#### [EXERCISE OBJECTIVE]
Could you restate all of the records exactly, leaving out the pictures?

#### [AVAILABLE DATA]
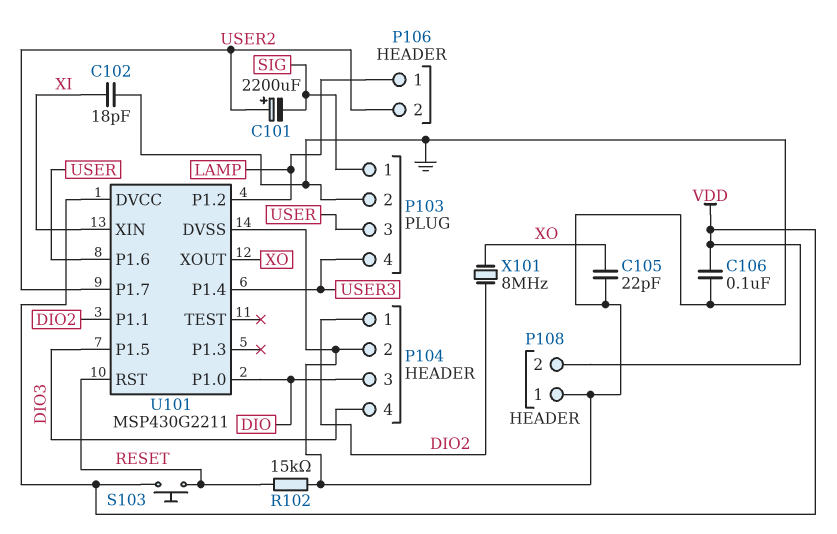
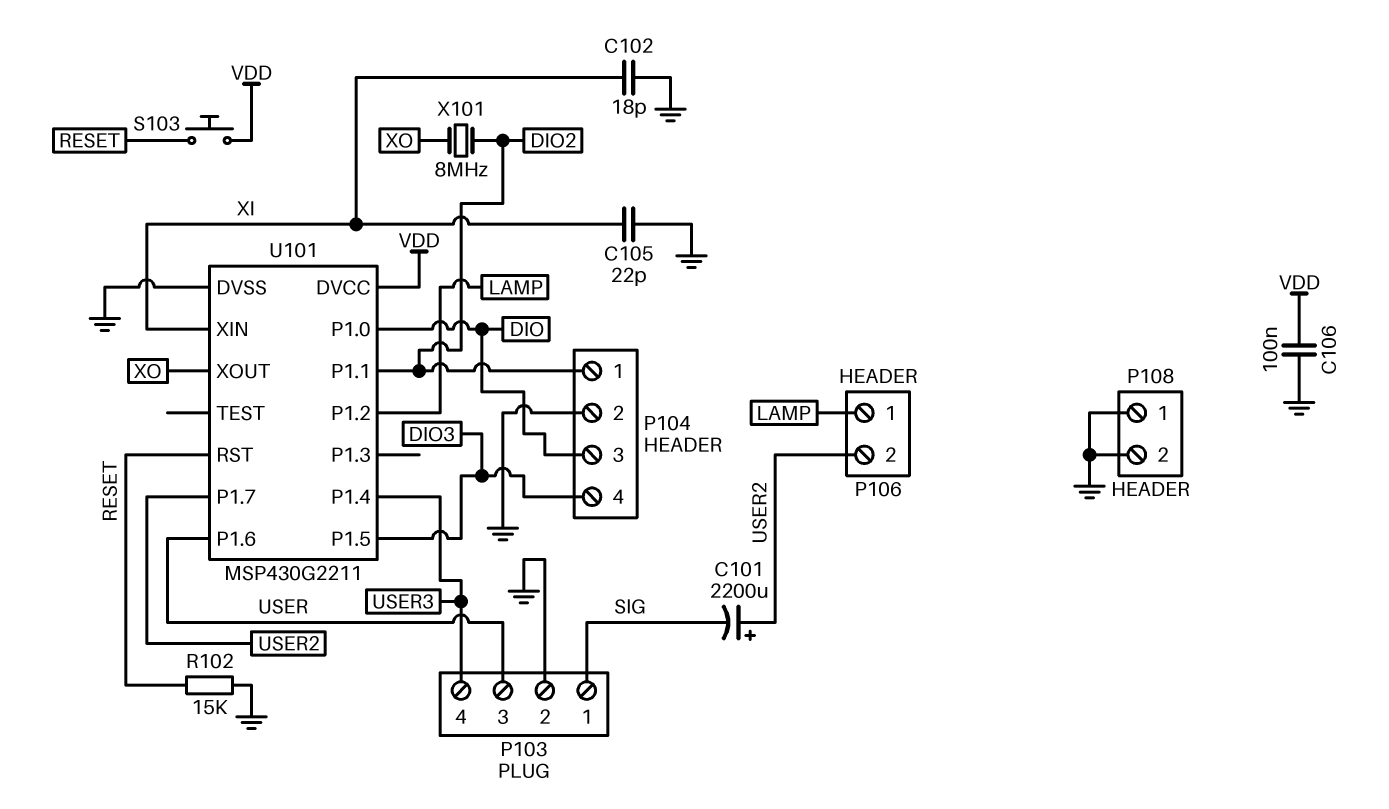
C105: 22pF (GND, XO) -> 22pF (GND, XI)
P108 pin 2: VDD -> GND

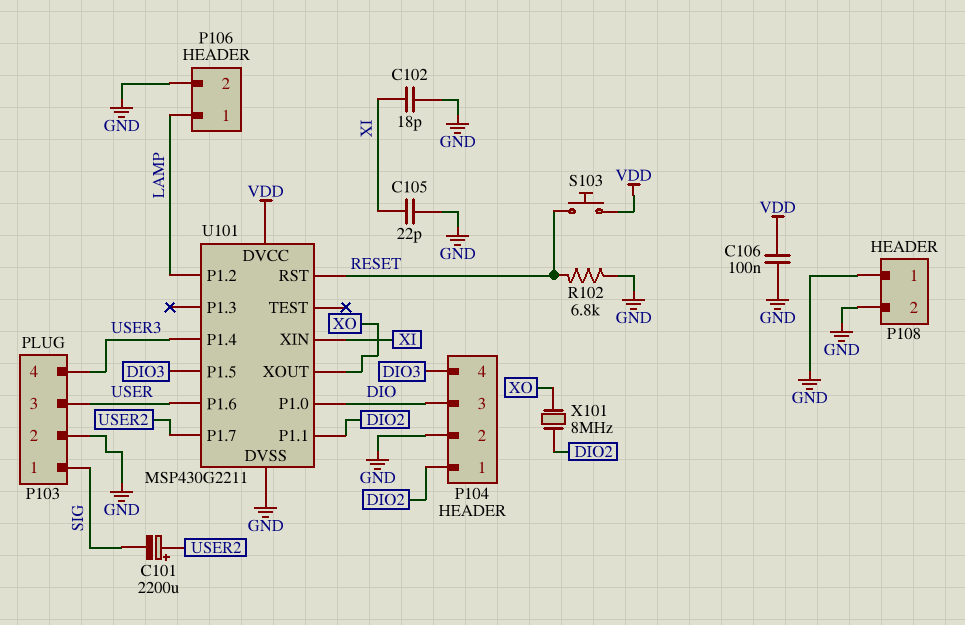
P106 pin 2: USER2 -> GND
R102: 15k (GND, RESET) -> 6.8k (GND, RESET)

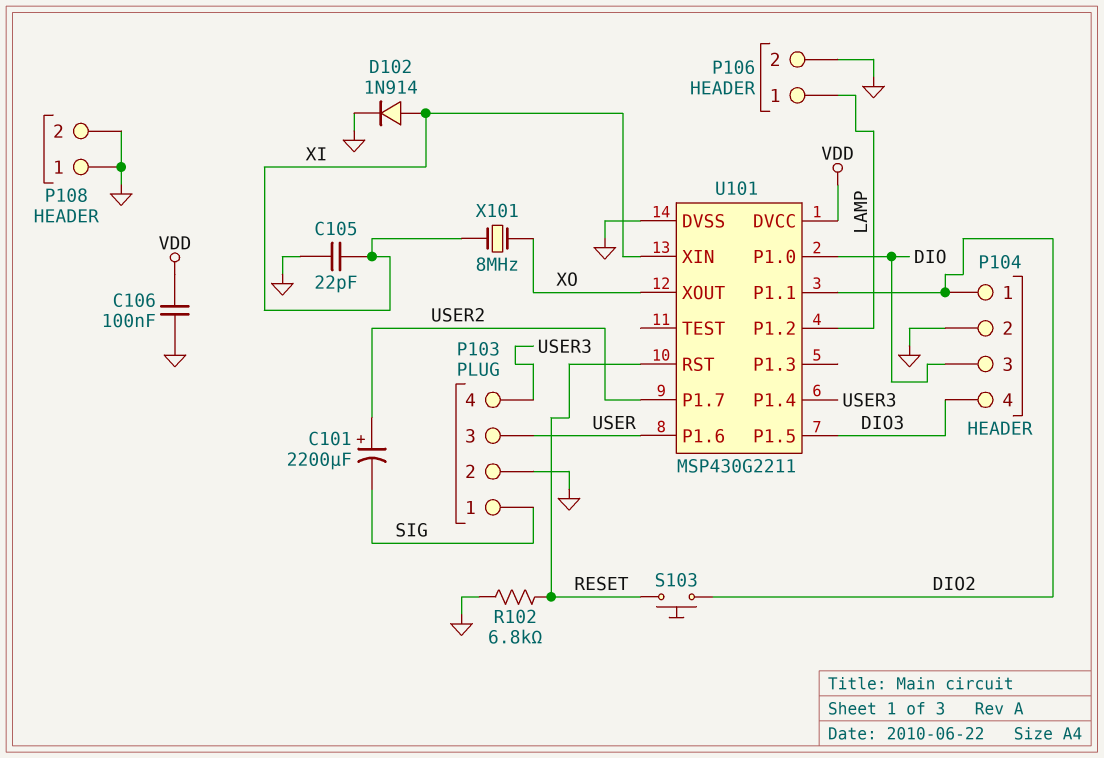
C102: 18pF (GND, XI) -> none
D102: none -> diode 1N914 (A XI, K GND)
S103: button (RESET, VDD) -> button (DIO2, RESET)
X101: 8MHz (DIO2, XO) -> 8MHz (XI, XO)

#### [REPLY]
C105: 22pF (GND, XO) -> 22pF (GND, XI)
P108 pin 2: VDD -> GND

P106 pin 2: USER2 -> GND
R102: 15k (GND, RESET) -> 6.8k (GND, RESET)

C102: 18pF (GND, XI) -> none
D102: none -> diode 1N914 (A XI, K GND)
S103: button (RESET, VDD) -> button (DIO2, RESET)
X101: 8MHz (DIO2, XO) -> 8MHz (XI, XO)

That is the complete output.